START Data extract
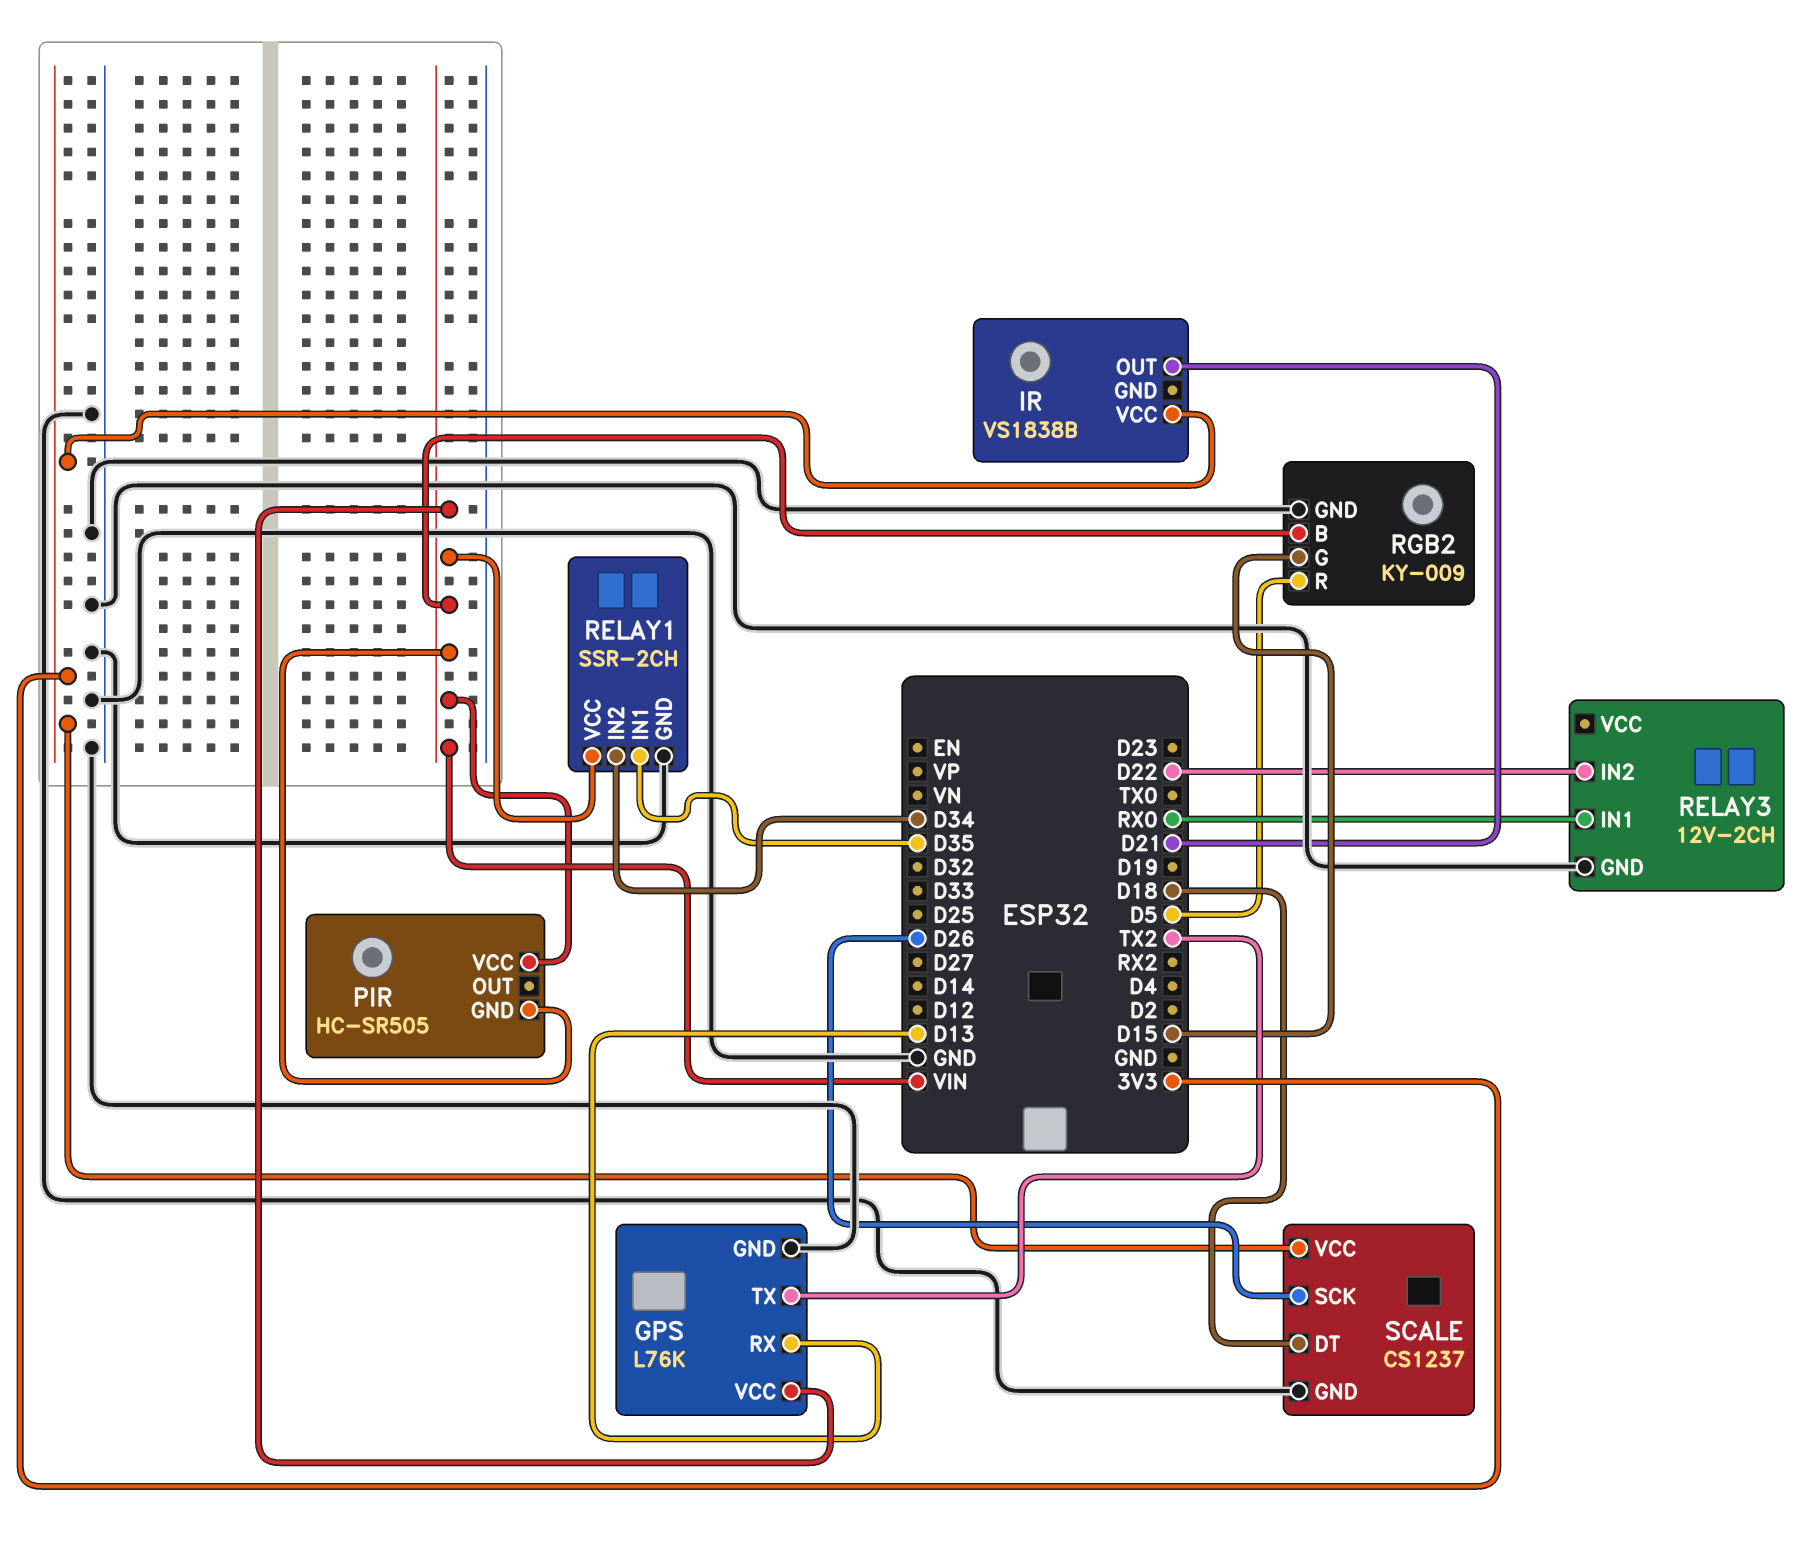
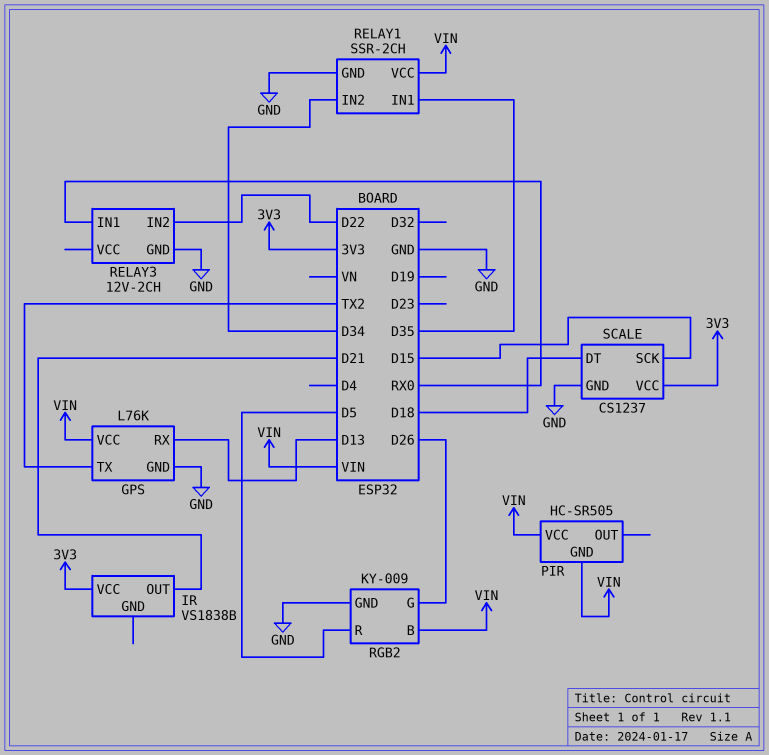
RGB2 pin G: D15 -> D26
SCALE pin SCK: D26 -> D15

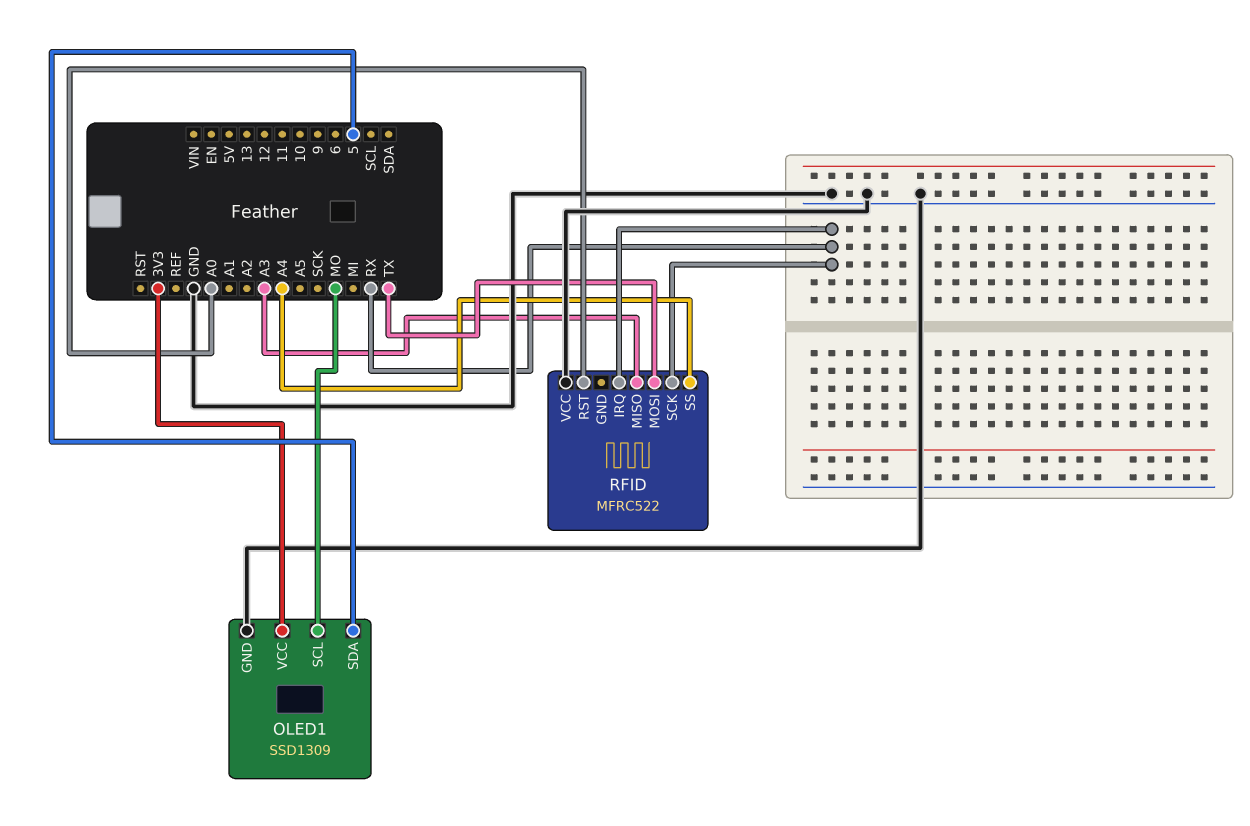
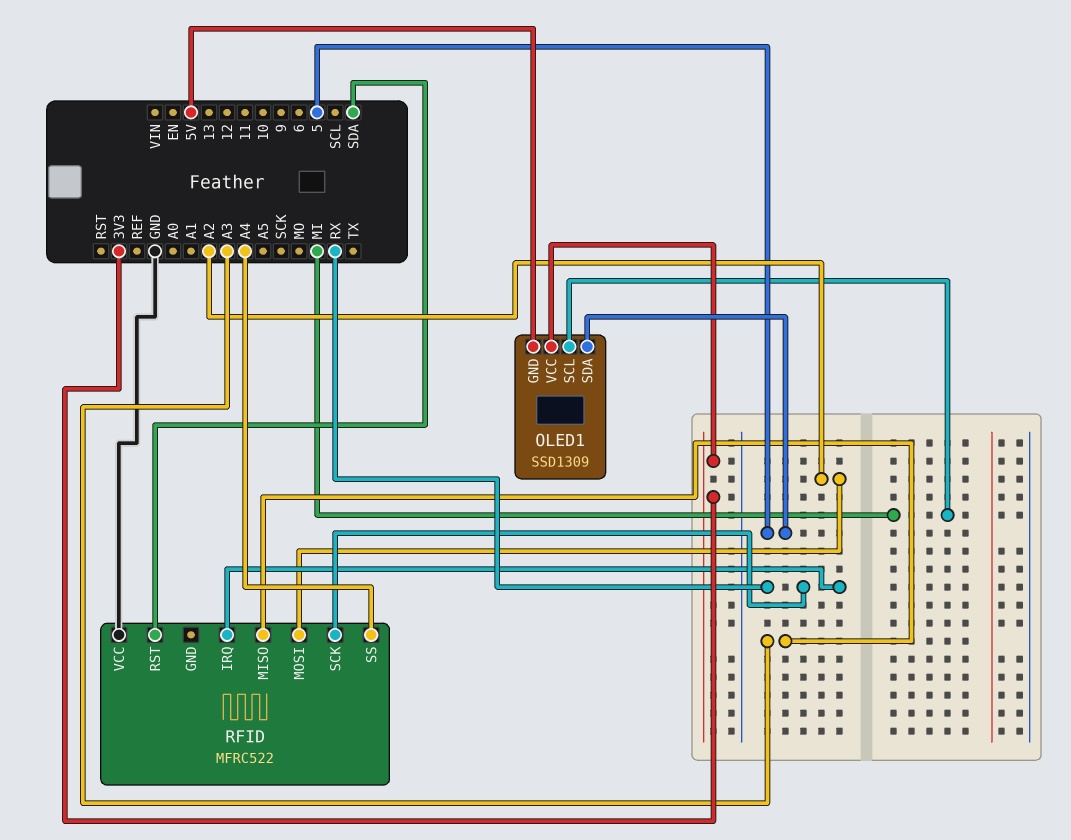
OLED1 pin GND: GND -> 5V
OLED1 pin SCL: MO -> MI
RFID pin MOSI: TX -> A2
RFID pin RST: A0 -> SDA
END Data extract
Exercise objective: The answer must be the line containing "OLED1 pin GND: GND -> 5V" and every line after it through the end of the records, repeated exactly.

Answer:
OLED1 pin GND: GND -> 5V
OLED1 pin SCL: MO -> MI
RFID pin MOSI: TX -> A2
RFID pin RST: A0 -> SDA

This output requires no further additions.